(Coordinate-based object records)
= Beginning of Section =

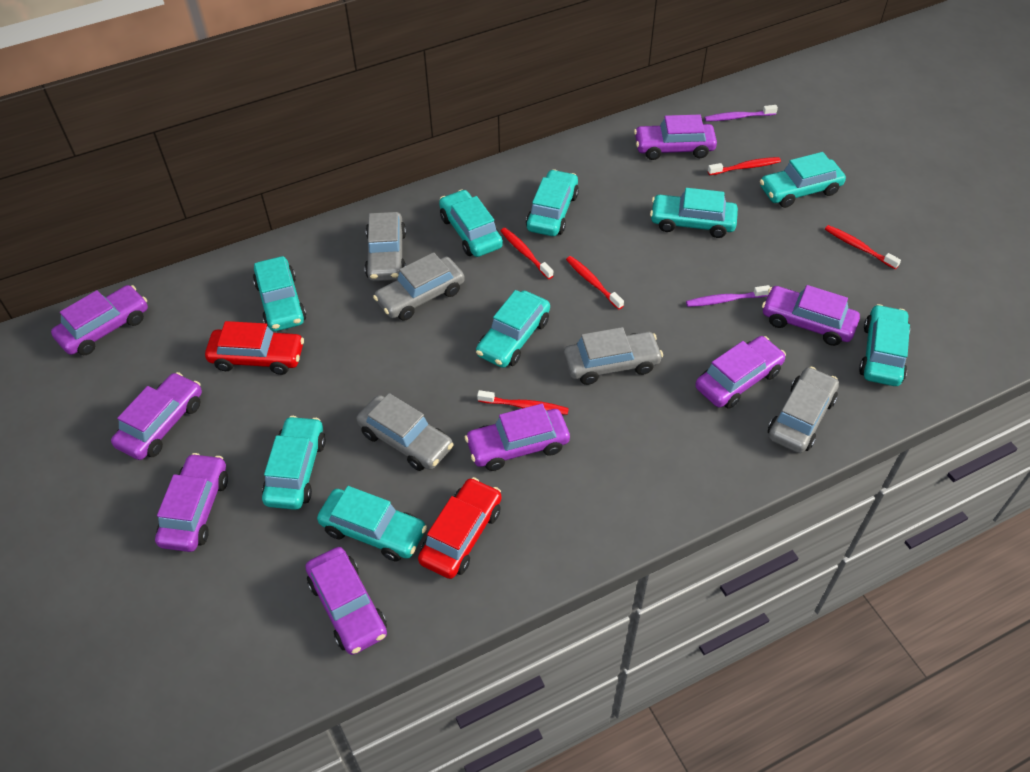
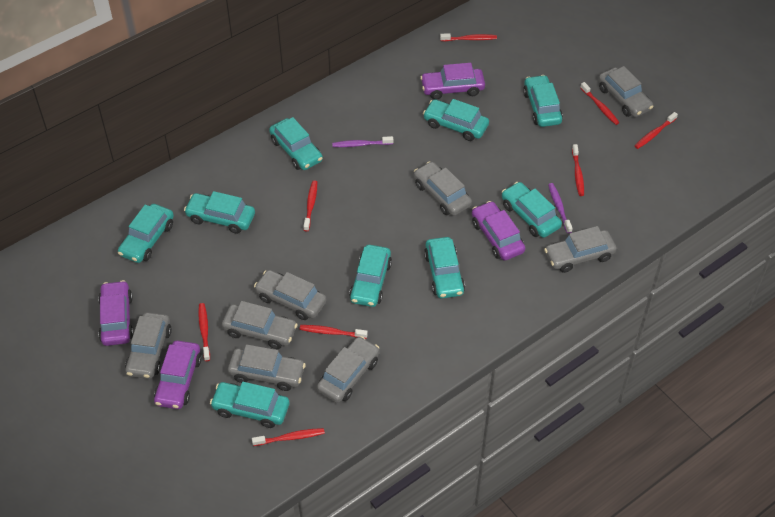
grey car: 5 -> 8
purple car: 8 -> 4
red car: 2 -> 0
red toothbrush: 5 -> 8

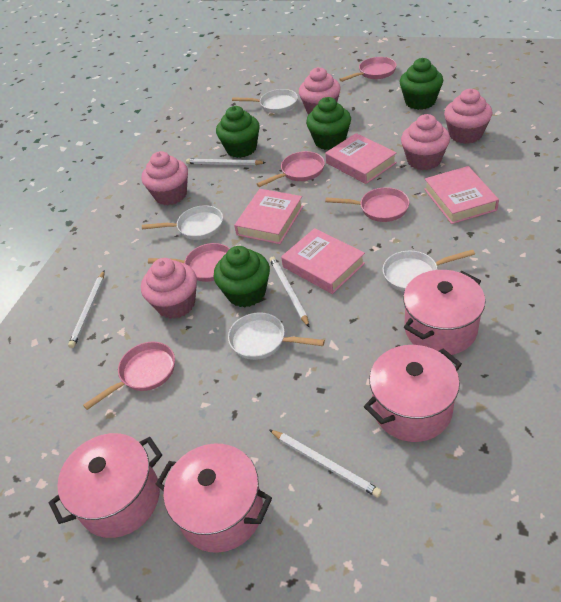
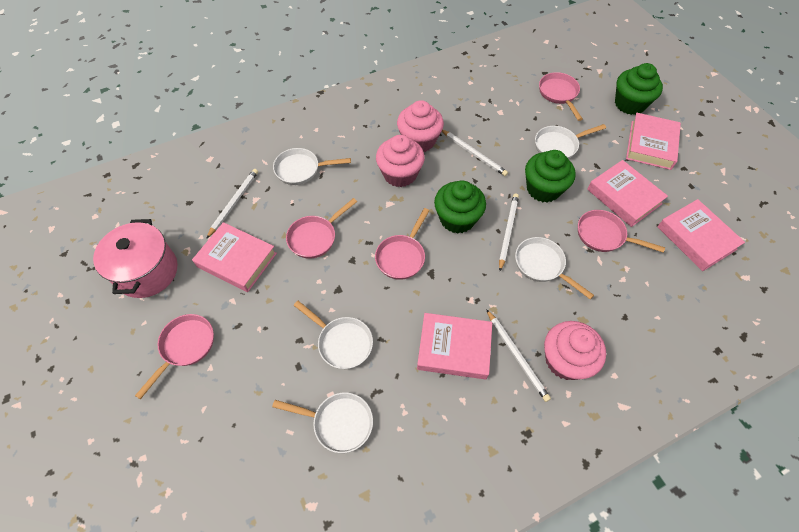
green cupcake: 4 -> 3
pink book: 4 -> 5
pink cupcake: 5 -> 3
pink pot: 4 -> 1
white pan: 4 -> 5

= End of Section =

REQUIRED ACTION:
Pictures are not part of the copy. Output only the lines from the one with "purple car: 8 -> 4" through the final line of the records, exactly as given.

FINAL ANSWER:
purple car: 8 -> 4
red car: 2 -> 0
red toothbrush: 5 -> 8

green cupcake: 4 -> 3
pink book: 4 -> 5
pink cupcake: 5 -> 3
pink pot: 4 -> 1
white pan: 4 -> 5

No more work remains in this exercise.